## TASK INSTRUCTIONS:
Search the entries below for the string "brick" and copy the lines that hold it.

## AVAILABLE DATA:
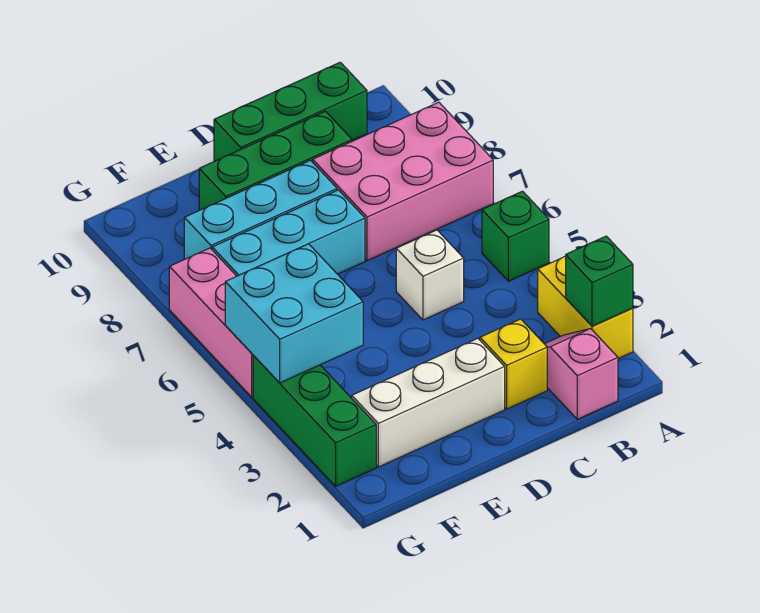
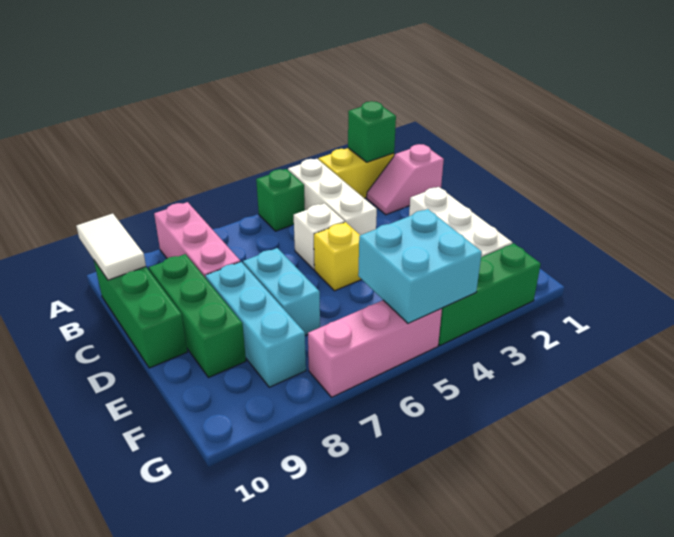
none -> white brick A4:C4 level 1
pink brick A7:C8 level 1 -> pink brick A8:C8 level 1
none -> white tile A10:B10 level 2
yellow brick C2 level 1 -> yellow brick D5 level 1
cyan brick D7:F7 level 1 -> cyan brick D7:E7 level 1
* * *
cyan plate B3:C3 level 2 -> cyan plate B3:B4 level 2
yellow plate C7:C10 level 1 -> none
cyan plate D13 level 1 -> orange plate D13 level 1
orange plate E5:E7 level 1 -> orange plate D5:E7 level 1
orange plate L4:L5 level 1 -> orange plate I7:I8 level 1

## ANSWER BOX:
none -> white brick A4:C4 level 1
pink brick A7:C8 level 1 -> pink brick A8:C8 level 1
yellow brick C2 level 1 -> yellow brick D5 level 1
cyan brick D7:F7 level 1 -> cyan brick D7:E7 level 1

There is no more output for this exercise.